▸ Task:
Leave out every picture, and output exactly the lines from the line containing "green diamond: rotated 48 degrees clockwise" through the last line of the data.

▸ Geometric object motion data:
*** Begin section ***

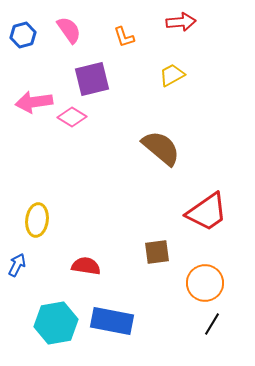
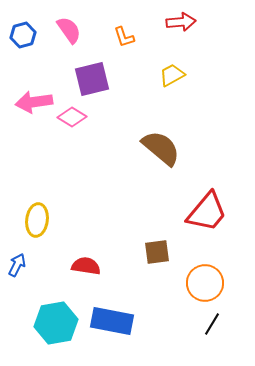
red trapezoid: rotated 15 degrees counterclockwise
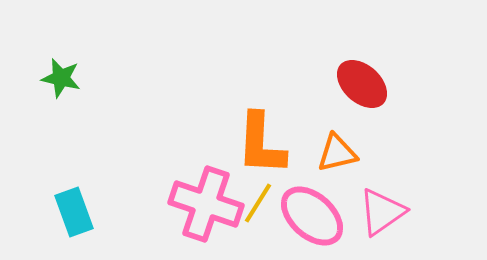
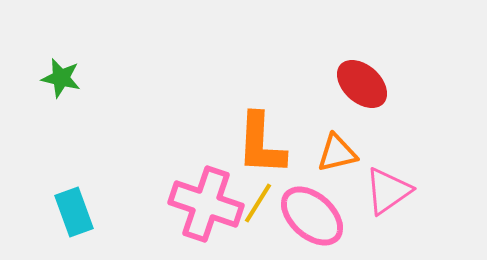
pink triangle: moved 6 px right, 21 px up
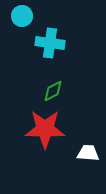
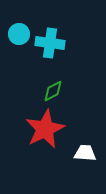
cyan circle: moved 3 px left, 18 px down
red star: rotated 27 degrees counterclockwise
white trapezoid: moved 3 px left
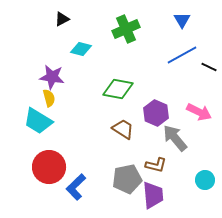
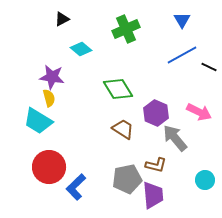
cyan diamond: rotated 25 degrees clockwise
green diamond: rotated 48 degrees clockwise
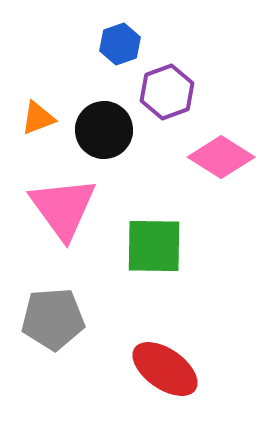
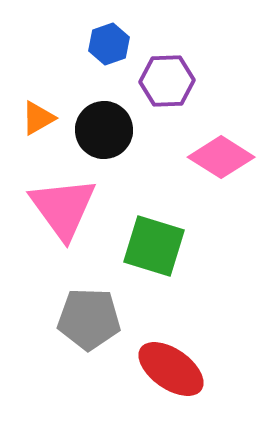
blue hexagon: moved 11 px left
purple hexagon: moved 11 px up; rotated 18 degrees clockwise
orange triangle: rotated 9 degrees counterclockwise
green square: rotated 16 degrees clockwise
gray pentagon: moved 36 px right; rotated 6 degrees clockwise
red ellipse: moved 6 px right
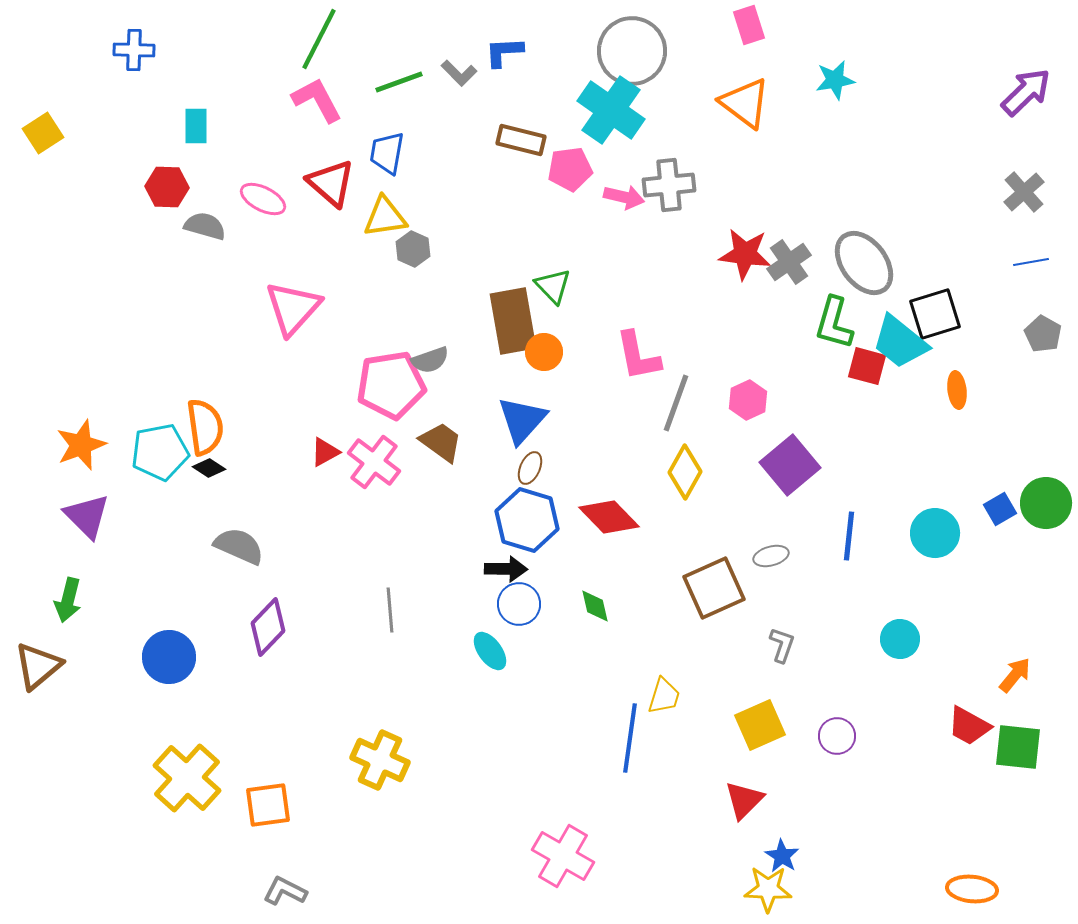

*** End section ***

▸ Response:
green diamond: rotated 48 degrees clockwise
blue hexagon: moved 11 px left
purple hexagon: moved 11 px up; rotated 18 degrees clockwise
orange triangle: rotated 9 degrees counterclockwise
green square: rotated 16 degrees clockwise
gray pentagon: moved 36 px right; rotated 6 degrees clockwise
red ellipse: moved 6 px right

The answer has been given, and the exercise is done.